## Task
Copy nothing but the lines below running from the line containing "camera: 40 degrees right, 20 degrees up" through the line containing "(663, 211) = (636, 474): yellow", both end lines included.

## Material for the task
*** Block opens ***
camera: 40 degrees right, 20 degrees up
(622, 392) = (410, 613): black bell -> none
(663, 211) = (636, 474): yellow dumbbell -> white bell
*** Block closes ***
*** Block opens ***
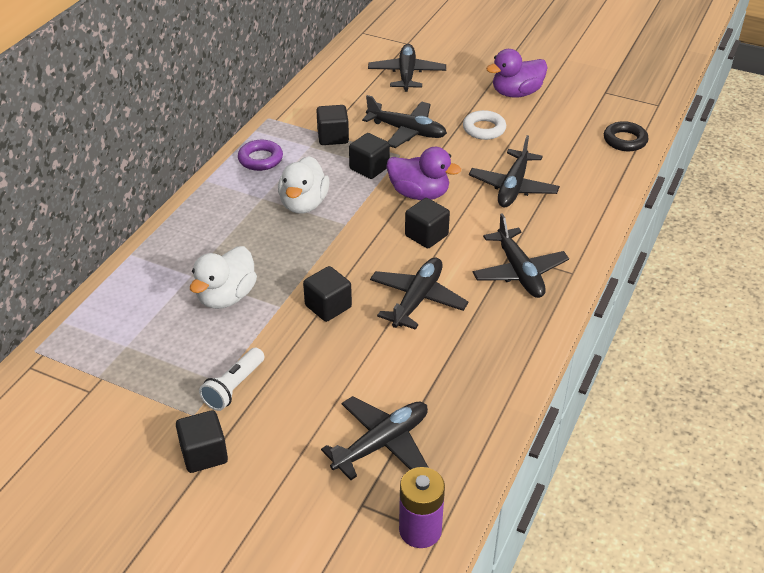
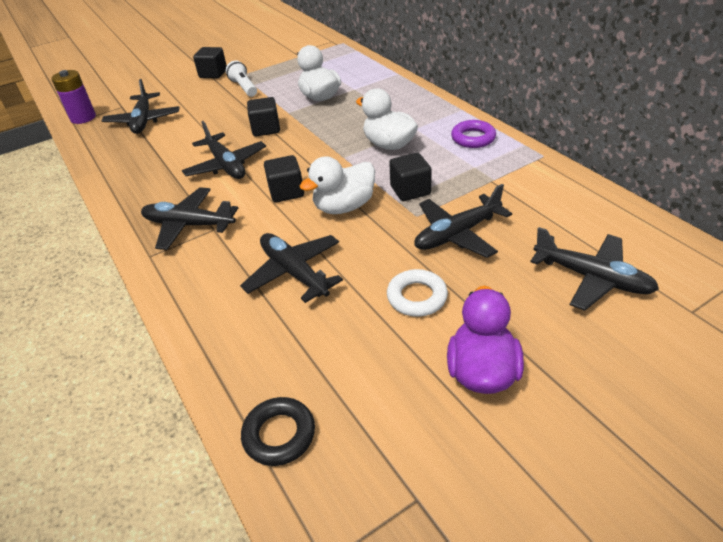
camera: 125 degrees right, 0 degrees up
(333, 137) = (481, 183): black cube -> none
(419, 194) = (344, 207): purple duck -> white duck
*** Block closes ***
*** Block opens ***
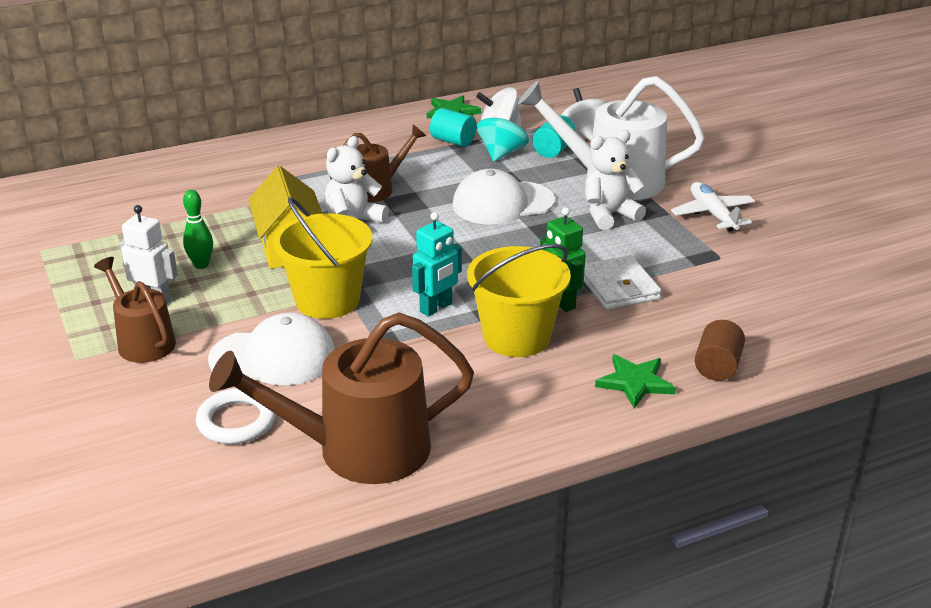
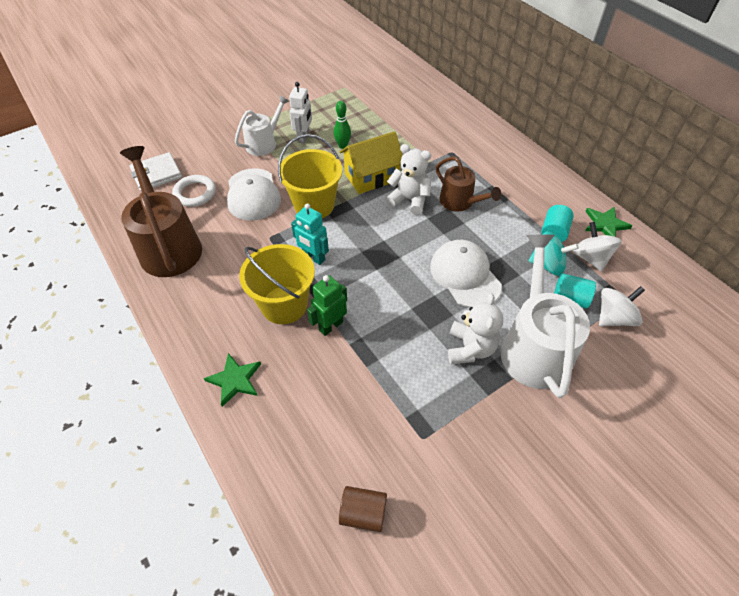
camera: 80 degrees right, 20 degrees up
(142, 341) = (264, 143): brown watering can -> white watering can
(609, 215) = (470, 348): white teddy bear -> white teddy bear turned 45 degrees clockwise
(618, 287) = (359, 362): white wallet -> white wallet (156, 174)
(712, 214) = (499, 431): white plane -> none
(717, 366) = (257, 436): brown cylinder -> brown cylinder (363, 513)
*** Block closes ***
## Solution to the problem
camera: 40 degrees right, 20 degrees up
(622, 392) = (410, 613): black bell -> none
(663, 211) = (636, 474): yellow dumbbell -> white bell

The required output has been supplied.